> _WHAT THE EXERCISE ASKS_: Reproduce the following records exactly from the line containing "camera: 75 degrees right, 10 degrees down" onward, ending with the last line and including it.

Before-and-after scene images:
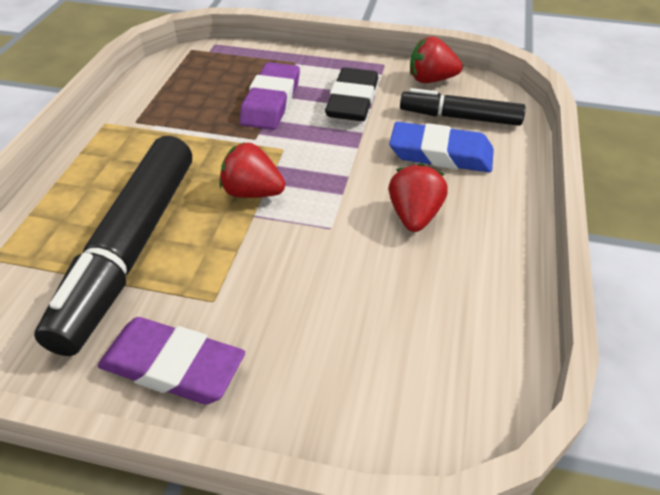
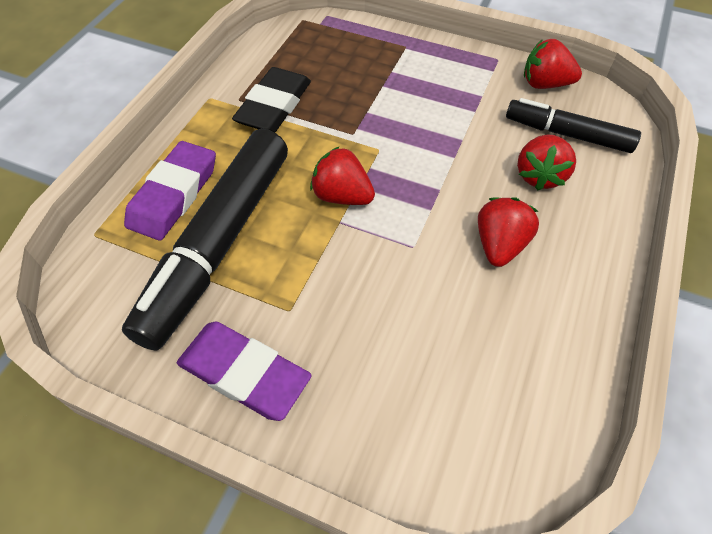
camera: 10 degrees right, 10 degrees up
purple eraser [239,62,300,130] -> purple eraser moved to [124,141,216,241]
black eraser [325,67,378,121] -> black eraser moved to [232,67,311,132]
blue eraser [389,122,494,172] -> red strawberry [517,134,576,191]

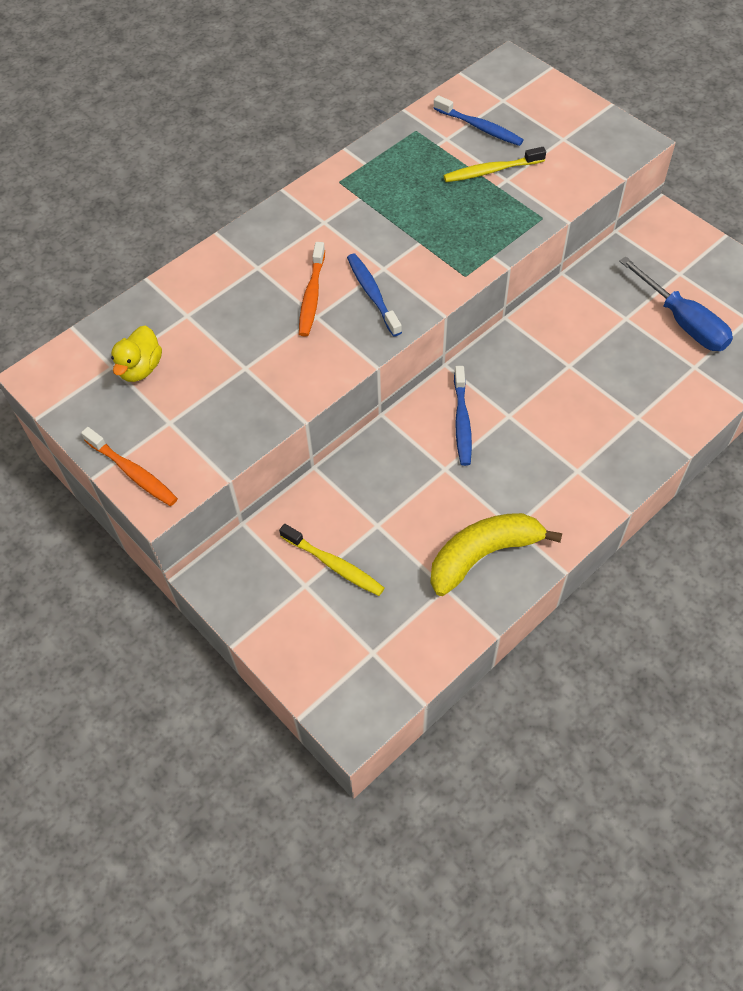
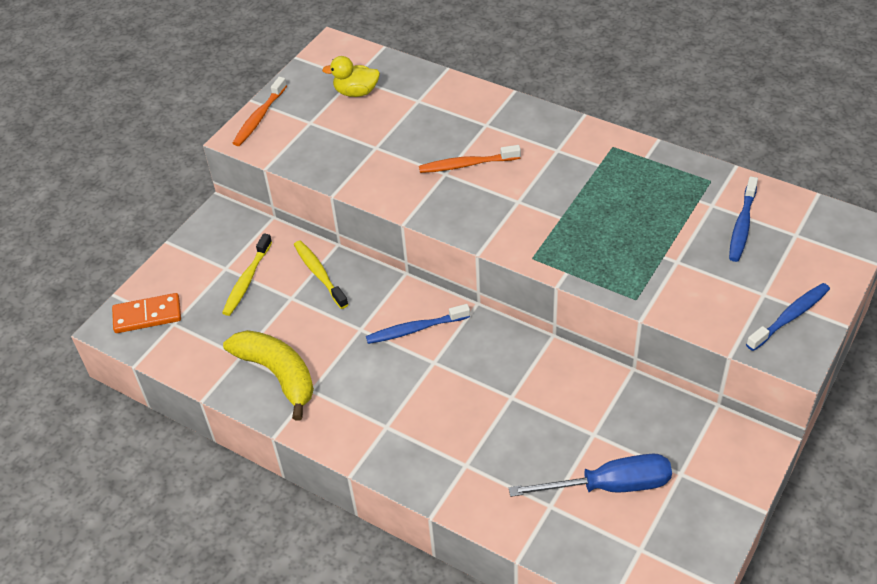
camera: 75 degrees right, 10 degrees down
blue toothbrush [347,254,402,336] -> blue toothbrush moved to [746,283,830,351]
yellow toothbrush [443,147,546,182] -> yellow toothbrush moved to [294,240,349,309]
blue screwdriver [619,257,733,351] -> blue screwdriver turned 135 degrees counterclockwise [509,454,672,497]
none -> orange domino [112,293,181,333]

> _ANSWER BOX_:
camera: 75 degrees right, 10 degrees down
blue toothbrush [347,254,402,336] -> blue toothbrush moved to [746,283,830,351]
yellow toothbrush [443,147,546,182] -> yellow toothbrush moved to [294,240,349,309]
blue screwdriver [619,257,733,351] -> blue screwdriver turned 135 degrees counterclockwise [509,454,672,497]
none -> orange domino [112,293,181,333]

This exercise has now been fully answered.